• PROBLEM STATEMENT:
Copy each line of the material in which the word "lime" appears.

____

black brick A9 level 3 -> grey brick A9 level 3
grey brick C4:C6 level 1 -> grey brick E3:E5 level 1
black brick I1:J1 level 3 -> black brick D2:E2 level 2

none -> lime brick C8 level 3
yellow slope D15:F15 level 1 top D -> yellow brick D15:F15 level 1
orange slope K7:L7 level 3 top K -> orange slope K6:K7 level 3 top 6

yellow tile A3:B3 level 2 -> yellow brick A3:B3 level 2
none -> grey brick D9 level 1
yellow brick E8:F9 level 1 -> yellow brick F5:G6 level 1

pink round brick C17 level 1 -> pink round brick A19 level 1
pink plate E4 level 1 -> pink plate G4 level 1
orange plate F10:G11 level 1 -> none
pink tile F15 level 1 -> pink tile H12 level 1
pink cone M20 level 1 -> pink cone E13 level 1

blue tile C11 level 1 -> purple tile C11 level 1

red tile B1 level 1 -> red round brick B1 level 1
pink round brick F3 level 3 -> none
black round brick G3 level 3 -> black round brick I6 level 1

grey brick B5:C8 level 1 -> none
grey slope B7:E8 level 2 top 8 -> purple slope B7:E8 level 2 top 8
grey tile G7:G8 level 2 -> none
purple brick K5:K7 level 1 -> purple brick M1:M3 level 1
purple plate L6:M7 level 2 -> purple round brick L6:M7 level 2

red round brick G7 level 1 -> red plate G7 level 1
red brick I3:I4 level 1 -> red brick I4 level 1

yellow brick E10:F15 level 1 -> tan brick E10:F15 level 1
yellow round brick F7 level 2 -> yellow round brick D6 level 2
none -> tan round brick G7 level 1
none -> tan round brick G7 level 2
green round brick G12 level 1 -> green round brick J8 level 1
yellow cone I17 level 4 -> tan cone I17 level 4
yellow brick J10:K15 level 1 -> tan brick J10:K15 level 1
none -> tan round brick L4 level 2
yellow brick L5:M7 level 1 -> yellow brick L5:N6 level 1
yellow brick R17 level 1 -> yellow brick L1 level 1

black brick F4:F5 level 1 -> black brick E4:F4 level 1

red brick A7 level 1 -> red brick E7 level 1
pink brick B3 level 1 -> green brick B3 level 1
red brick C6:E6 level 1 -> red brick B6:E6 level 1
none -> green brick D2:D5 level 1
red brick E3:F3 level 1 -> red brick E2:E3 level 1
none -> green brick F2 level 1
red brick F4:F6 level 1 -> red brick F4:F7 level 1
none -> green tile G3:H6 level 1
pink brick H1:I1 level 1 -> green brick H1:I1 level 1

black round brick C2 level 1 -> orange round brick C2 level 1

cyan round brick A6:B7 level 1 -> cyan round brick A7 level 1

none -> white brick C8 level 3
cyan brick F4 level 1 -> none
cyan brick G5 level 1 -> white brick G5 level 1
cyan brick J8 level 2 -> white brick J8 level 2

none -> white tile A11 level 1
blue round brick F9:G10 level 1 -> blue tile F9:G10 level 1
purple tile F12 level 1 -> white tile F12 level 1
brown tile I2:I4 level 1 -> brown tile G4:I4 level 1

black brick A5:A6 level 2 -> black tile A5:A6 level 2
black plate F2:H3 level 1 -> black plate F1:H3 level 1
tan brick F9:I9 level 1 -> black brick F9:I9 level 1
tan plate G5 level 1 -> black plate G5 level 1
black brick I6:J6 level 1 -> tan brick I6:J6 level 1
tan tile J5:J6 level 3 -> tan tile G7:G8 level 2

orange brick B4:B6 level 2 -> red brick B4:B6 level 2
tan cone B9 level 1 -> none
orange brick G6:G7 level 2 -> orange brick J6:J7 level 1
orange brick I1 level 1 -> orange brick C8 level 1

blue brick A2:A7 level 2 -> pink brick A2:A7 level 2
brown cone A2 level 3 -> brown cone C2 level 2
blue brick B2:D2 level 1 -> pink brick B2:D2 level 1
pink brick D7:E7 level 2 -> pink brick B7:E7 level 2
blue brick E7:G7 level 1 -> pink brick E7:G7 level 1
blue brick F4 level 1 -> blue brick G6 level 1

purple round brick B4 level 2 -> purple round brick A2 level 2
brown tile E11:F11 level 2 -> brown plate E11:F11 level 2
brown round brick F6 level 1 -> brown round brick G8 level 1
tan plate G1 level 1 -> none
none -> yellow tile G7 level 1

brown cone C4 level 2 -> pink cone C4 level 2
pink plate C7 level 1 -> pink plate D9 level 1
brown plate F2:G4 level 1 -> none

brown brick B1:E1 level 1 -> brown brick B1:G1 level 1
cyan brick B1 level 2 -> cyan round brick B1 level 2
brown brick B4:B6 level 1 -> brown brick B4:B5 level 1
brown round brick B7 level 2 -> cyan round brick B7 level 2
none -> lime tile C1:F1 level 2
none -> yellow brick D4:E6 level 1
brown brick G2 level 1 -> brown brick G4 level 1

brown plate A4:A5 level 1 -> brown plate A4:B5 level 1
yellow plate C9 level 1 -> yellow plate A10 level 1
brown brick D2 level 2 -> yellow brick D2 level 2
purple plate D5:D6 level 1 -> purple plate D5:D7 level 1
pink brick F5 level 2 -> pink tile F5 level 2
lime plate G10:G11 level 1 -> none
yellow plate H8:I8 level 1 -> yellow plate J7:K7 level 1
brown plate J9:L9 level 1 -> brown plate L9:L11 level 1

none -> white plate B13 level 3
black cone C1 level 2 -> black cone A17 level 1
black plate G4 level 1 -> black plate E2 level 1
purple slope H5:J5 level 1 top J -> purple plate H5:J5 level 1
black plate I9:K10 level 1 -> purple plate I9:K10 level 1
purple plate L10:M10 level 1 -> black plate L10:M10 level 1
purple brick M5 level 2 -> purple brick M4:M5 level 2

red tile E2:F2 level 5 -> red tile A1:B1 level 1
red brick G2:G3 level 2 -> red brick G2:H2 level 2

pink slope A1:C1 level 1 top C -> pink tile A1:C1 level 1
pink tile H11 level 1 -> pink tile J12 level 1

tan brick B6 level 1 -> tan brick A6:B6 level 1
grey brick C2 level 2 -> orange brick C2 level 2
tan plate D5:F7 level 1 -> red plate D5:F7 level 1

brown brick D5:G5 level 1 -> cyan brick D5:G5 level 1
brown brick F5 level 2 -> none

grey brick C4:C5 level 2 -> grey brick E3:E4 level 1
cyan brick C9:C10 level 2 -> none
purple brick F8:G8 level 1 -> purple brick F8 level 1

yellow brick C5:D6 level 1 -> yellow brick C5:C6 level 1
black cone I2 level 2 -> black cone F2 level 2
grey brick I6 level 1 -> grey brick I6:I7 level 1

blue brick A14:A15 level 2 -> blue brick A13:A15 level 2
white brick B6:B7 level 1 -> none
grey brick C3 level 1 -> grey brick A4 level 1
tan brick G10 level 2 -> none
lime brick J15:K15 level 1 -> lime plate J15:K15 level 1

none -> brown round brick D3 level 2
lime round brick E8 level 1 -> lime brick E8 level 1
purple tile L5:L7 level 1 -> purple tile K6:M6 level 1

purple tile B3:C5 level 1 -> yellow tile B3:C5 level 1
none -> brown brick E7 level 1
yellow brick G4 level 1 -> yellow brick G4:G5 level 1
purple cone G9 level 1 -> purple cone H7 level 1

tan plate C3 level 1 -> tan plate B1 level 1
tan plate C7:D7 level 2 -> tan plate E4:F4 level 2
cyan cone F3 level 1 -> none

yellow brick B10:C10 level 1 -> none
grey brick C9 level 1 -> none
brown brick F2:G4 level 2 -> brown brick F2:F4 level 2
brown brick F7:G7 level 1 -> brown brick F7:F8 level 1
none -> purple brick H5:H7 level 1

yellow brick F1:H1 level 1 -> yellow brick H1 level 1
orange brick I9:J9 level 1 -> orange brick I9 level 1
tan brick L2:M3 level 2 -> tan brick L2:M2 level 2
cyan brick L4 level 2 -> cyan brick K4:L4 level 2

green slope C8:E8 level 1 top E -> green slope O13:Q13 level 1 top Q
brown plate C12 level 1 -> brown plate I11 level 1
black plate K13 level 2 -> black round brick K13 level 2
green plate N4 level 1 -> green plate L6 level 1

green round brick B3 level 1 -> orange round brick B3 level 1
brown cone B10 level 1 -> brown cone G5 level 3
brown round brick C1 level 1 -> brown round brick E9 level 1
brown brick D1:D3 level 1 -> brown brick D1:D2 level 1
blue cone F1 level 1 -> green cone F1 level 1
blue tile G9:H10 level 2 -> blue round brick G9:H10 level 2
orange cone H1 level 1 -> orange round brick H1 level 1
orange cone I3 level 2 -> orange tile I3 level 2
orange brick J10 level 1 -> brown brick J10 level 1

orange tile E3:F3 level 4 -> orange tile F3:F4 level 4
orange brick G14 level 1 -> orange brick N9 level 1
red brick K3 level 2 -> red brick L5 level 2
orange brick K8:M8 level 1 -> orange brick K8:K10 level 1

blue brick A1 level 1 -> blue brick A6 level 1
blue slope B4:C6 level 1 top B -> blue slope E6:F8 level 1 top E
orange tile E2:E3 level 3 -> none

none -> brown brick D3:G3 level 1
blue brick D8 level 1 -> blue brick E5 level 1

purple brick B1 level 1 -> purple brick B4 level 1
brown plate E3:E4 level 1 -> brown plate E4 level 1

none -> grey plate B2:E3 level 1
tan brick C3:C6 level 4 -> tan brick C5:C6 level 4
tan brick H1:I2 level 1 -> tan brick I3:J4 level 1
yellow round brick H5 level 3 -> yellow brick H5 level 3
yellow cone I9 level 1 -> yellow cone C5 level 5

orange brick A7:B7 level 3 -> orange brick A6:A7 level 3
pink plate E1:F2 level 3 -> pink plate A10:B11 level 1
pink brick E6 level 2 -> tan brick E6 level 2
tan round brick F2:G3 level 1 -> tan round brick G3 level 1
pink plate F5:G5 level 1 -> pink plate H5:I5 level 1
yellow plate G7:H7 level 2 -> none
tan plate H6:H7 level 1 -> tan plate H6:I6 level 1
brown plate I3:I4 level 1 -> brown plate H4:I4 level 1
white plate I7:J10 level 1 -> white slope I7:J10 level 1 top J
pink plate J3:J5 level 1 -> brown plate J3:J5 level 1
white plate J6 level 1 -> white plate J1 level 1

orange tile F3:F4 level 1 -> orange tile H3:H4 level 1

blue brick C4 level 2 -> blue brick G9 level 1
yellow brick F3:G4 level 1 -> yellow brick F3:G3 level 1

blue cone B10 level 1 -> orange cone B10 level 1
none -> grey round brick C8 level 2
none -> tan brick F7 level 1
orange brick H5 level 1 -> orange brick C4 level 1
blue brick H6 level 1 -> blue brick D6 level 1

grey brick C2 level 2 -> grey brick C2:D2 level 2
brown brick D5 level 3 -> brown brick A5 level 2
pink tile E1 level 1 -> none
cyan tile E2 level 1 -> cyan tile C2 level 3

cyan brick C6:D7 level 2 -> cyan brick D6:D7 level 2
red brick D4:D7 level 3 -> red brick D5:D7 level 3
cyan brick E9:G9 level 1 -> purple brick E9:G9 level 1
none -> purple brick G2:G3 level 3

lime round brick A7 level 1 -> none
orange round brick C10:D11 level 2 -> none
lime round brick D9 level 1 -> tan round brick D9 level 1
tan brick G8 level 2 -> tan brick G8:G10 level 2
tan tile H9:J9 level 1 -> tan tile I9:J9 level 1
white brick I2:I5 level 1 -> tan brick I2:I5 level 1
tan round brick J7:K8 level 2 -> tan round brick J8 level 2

____

• ANSWER BELOW:
none -> lime brick C8 level 3
none -> lime tile C1:F1 level 2
lime plate G10:G11 level 1 -> none
lime brick J15:K15 level 1 -> lime plate J15:K15 level 1
lime round brick E8 level 1 -> lime brick E8 level 1
lime round brick A7 level 1 -> none
lime round brick D9 level 1 -> tan round brick D9 level 1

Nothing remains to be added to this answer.